Top of RECORD EXCERPTS
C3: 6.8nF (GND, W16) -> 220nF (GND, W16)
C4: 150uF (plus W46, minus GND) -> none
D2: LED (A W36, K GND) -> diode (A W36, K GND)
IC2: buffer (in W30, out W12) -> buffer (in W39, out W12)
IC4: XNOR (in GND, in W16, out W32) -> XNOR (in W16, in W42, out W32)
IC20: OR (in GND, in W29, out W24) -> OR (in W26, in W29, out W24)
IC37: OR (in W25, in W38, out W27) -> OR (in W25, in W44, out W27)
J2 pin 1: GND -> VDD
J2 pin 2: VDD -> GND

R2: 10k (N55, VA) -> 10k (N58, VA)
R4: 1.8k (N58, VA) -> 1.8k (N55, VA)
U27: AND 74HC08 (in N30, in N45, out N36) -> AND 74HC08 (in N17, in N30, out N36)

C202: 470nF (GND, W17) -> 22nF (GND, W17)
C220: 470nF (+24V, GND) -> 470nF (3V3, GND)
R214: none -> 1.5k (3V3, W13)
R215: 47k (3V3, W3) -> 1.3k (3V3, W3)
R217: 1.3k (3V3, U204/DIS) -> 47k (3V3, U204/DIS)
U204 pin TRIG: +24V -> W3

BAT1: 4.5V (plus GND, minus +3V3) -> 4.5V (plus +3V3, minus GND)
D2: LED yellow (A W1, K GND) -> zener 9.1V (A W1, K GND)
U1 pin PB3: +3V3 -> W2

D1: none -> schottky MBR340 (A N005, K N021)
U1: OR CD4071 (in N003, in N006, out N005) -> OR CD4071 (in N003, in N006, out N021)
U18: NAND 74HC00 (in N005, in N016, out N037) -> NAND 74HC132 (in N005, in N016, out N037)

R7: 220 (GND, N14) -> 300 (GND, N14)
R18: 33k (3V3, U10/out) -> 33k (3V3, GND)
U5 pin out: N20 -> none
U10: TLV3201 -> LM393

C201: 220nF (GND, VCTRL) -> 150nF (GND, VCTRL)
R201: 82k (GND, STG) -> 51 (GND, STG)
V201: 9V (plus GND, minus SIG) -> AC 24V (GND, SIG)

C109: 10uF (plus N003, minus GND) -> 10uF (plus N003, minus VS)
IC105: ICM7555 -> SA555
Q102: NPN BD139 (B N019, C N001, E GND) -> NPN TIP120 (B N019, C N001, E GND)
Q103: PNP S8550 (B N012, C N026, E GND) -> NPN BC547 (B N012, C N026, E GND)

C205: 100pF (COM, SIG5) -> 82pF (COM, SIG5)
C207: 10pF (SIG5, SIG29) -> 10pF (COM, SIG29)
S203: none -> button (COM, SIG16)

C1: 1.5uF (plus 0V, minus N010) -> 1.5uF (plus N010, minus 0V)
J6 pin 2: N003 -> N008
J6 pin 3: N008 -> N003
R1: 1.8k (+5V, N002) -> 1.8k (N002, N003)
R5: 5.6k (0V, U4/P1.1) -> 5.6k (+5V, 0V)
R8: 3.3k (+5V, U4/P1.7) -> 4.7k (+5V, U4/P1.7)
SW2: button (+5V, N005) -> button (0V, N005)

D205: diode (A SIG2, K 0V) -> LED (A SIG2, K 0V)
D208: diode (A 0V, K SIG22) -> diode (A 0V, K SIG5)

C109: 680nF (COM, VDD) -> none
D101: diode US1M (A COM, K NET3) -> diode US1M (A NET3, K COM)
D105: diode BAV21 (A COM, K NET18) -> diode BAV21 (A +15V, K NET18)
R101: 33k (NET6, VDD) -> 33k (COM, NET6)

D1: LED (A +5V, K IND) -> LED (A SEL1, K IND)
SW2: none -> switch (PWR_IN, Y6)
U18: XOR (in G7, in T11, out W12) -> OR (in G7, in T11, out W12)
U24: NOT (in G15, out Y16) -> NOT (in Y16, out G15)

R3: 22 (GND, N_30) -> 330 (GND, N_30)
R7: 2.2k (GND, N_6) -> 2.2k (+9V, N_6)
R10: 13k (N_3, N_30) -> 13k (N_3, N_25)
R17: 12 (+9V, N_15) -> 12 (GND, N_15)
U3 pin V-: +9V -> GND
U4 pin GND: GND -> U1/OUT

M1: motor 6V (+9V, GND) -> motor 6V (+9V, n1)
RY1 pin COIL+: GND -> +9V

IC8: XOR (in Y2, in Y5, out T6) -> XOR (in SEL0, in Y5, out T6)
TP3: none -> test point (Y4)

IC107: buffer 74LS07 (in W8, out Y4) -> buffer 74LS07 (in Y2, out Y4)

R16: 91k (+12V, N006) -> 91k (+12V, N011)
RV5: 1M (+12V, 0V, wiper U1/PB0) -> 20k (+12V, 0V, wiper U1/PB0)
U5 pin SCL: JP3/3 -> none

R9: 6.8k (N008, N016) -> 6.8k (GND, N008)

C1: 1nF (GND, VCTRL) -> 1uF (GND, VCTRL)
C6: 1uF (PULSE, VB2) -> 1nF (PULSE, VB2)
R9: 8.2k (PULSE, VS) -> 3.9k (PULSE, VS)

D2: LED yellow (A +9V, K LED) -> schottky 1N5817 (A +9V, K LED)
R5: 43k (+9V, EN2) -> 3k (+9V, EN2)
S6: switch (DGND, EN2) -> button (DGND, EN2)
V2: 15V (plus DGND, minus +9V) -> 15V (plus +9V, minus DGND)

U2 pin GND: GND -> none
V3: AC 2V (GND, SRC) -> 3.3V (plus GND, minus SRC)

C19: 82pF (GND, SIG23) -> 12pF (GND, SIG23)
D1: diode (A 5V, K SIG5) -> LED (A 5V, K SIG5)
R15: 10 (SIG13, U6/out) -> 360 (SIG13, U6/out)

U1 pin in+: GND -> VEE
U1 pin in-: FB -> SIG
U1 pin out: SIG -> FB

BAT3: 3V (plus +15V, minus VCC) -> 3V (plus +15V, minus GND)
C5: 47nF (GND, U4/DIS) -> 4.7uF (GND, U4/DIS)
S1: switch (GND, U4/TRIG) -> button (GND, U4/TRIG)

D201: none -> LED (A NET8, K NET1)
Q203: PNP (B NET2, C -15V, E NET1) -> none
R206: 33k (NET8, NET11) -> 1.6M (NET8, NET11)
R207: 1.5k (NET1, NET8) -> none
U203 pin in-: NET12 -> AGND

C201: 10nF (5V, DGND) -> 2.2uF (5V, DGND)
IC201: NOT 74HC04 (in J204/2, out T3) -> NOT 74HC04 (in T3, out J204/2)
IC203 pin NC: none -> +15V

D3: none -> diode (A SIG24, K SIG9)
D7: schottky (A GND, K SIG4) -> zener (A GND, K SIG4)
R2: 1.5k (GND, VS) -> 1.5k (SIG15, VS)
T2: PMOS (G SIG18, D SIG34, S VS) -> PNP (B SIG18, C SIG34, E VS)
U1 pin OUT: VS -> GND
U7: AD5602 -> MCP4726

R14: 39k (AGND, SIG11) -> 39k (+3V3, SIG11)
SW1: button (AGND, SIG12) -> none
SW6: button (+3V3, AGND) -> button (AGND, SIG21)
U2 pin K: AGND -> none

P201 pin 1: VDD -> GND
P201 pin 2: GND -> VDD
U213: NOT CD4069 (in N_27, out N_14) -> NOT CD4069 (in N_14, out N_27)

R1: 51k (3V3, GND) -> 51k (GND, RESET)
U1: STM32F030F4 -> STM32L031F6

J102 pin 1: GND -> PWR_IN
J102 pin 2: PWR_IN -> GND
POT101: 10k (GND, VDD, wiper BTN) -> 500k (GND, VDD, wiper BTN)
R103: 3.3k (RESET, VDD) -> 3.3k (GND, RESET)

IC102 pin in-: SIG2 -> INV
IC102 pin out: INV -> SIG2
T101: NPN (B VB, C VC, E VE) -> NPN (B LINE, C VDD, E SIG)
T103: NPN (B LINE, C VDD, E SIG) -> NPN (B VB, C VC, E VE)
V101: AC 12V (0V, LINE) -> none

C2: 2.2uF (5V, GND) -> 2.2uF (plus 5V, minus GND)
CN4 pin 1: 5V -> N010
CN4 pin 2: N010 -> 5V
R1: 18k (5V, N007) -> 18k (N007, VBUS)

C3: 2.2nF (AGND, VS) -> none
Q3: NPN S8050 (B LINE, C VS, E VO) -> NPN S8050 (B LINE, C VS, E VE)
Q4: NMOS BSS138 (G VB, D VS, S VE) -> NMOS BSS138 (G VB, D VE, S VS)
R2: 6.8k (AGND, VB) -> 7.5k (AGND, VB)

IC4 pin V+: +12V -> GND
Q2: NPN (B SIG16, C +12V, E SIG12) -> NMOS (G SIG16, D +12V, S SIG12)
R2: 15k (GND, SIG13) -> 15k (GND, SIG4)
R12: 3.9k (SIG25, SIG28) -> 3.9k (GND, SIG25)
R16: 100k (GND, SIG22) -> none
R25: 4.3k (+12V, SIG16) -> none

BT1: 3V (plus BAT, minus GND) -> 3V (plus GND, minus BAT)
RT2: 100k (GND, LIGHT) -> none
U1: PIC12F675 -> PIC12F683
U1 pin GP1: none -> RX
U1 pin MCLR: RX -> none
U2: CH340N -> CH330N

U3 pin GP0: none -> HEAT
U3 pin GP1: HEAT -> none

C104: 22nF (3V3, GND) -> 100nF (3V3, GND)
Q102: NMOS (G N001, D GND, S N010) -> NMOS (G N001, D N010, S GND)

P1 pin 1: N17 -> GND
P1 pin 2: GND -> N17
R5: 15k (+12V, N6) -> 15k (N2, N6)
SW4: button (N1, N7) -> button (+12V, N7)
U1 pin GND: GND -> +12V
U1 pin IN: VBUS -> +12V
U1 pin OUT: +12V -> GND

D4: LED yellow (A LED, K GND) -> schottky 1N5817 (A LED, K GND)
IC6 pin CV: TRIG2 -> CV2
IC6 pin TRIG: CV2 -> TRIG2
Bottom of RECORD EXCERPTS
### TASK PROMPT
Lines to set down from above: the line with "T2: PMOS (G", the line with "U213: NOT CD4069", and every line between, each exactly as written.

### THE ANSWER
T2: PMOS (G SIG18, D SIG34, S VS) -> PNP (B SIG18, C SIG34, E VS)
U1 pin OUT: VS -> GND
U7: AD5602 -> MCP4726

R14: 39k (AGND, SIG11) -> 39k (+3V3, SIG11)
SW1: button (AGND, SIG12) -> none
SW6: button (+3V3, AGND) -> button (AGND, SIG21)
U2 pin K: AGND -> none

P201 pin 1: VDD -> GND
P201 pin 2: GND -> VDD
U213: NOT CD4069 (in N_27, out N_14) -> NOT CD4069 (in N_14, out N_27)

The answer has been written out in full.